Given information
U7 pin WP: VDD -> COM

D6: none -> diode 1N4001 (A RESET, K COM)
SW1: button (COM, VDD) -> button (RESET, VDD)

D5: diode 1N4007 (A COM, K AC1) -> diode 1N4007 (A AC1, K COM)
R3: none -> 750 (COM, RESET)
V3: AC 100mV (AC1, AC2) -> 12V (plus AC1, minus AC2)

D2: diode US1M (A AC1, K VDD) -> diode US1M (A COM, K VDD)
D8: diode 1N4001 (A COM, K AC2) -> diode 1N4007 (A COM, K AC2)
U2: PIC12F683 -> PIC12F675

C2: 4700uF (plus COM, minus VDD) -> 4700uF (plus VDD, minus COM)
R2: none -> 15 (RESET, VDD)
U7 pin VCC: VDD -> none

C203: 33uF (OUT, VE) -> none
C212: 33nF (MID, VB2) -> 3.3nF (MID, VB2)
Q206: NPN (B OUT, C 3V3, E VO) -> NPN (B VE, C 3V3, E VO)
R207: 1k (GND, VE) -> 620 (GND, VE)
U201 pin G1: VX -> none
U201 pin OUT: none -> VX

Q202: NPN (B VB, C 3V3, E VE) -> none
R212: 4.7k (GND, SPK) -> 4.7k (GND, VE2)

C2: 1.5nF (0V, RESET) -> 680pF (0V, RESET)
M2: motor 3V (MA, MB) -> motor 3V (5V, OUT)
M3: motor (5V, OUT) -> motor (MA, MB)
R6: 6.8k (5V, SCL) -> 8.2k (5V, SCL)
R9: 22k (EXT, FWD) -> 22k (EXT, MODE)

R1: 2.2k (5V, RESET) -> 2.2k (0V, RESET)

Your objective
Give the entries again in full, exactly as they are written.

Response box
U7 pin WP: VDD -> COM

D6: none -> diode 1N4001 (A RESET, K COM)
SW1: button (COM, VDD) -> button (RESET, VDD)

D5: diode 1N4007 (A COM, K AC1) -> diode 1N4007 (A AC1, K COM)
R3: none -> 750 (COM, RESET)
V3: AC 100mV (AC1, AC2) -> 12V (plus AC1, minus AC2)

D2: diode US1M (A AC1, K VDD) -> diode US1M (A COM, K VDD)
D8: diode 1N4001 (A COM, K AC2) -> diode 1N4007 (A COM, K AC2)
U2: PIC12F683 -> PIC12F675

C2: 4700uF (plus COM, minus VDD) -> 4700uF (plus VDD, minus COM)
R2: none -> 15 (RESET, VDD)
U7 pin VCC: VDD -> none

C203: 33uF (OUT, VE) -> none
C212: 33nF (MID, VB2) -> 3.3nF (MID, VB2)
Q206: NPN (B OUT, C 3V3, E VO) -> NPN (B VE, C 3V3, E VO)
R207: 1k (GND, VE) -> 620 (GND, VE)
U201 pin G1: VX -> none
U201 pin OUT: none -> VX

Q202: NPN (B VB, C 3V3, E VE) -> none
R212: 4.7k (GND, SPK) -> 4.7k (GND, VE2)

C2: 1.5nF (0V, RESET) -> 680pF (0V, RESET)
M2: motor 3V (MA, MB) -> motor 3V (5V, OUT)
M3: motor (5V, OUT) -> motor (MA, MB)
R6: 6.8k (5V, SCL) -> 8.2k (5V, SCL)
R9: 22k (EXT, FWD) -> 22k (EXT, MODE)

R1: 2.2k (5V, RESET) -> 2.2k (0V, RESET)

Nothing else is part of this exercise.